Quote, word for word, every line starting at the line that contains "none -> pink slope E5:F6 level 1 top F" and ending with the last line of the records; include both of these lines and no others.

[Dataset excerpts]
....................

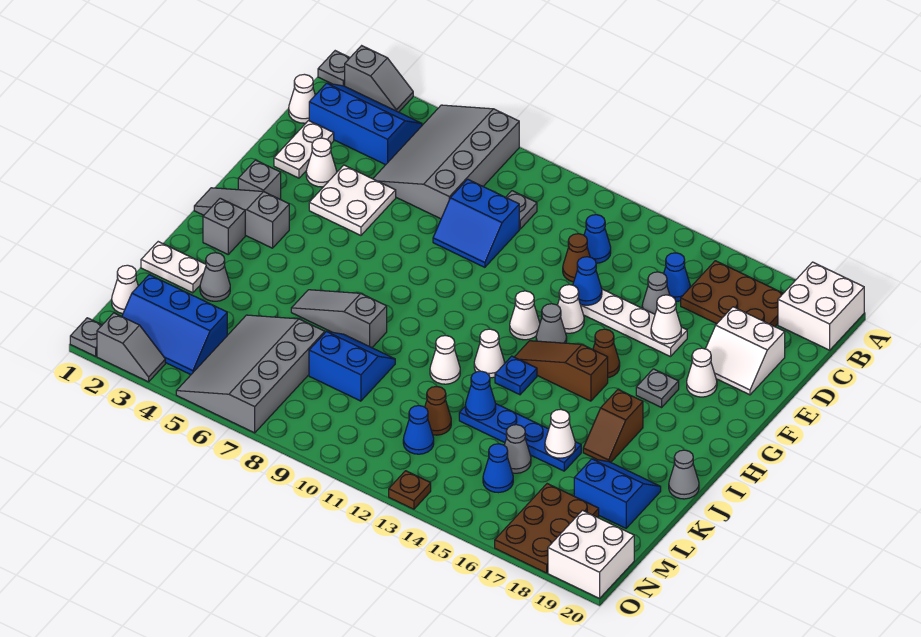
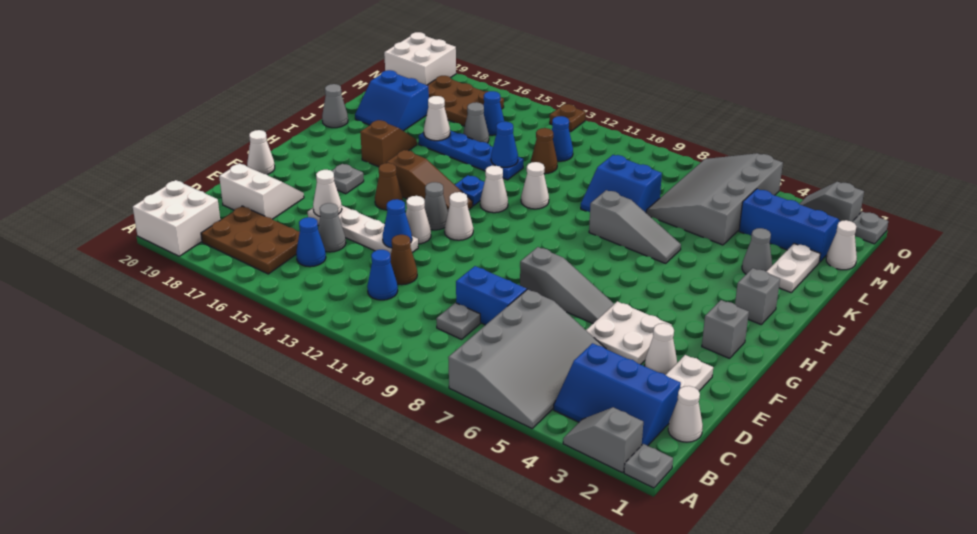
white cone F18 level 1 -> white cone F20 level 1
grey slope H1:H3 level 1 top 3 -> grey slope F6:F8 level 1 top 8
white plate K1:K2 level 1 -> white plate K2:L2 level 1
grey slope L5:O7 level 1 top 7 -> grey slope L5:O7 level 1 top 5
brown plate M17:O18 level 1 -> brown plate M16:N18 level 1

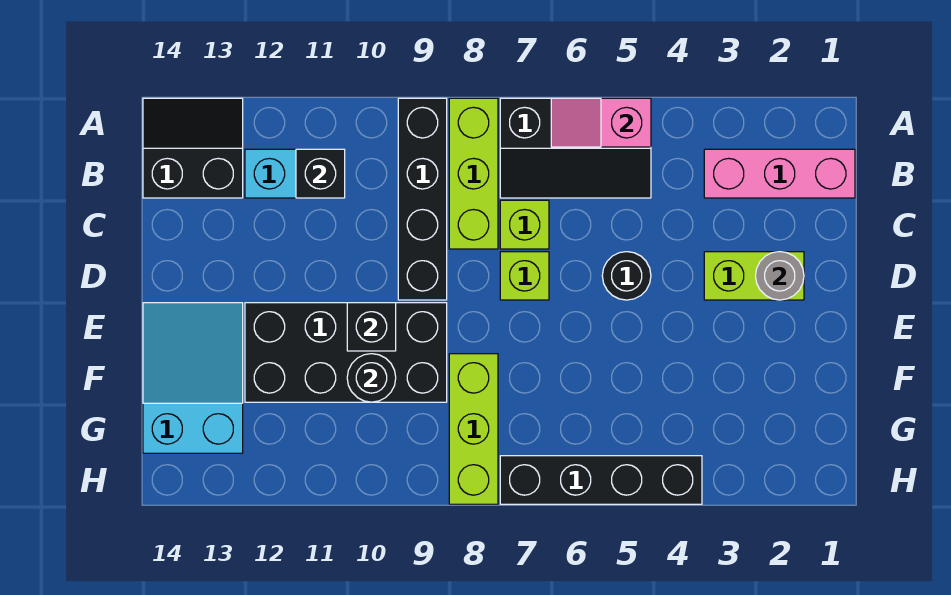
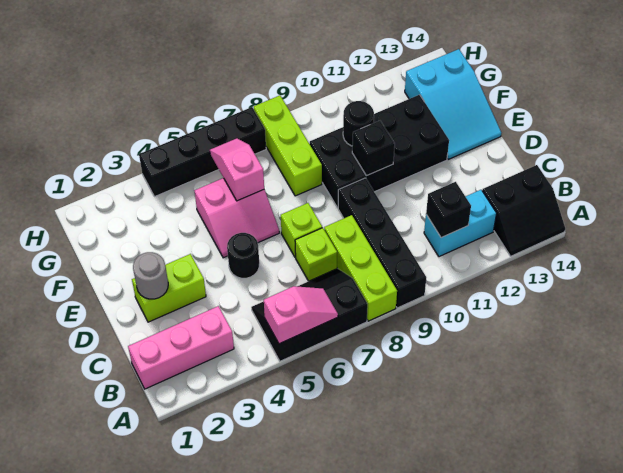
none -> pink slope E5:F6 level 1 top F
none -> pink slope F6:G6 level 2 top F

....................

**RESPONSE BELOW**:
none -> pink slope E5:F6 level 1 top F
none -> pink slope F6:G6 level 2 top F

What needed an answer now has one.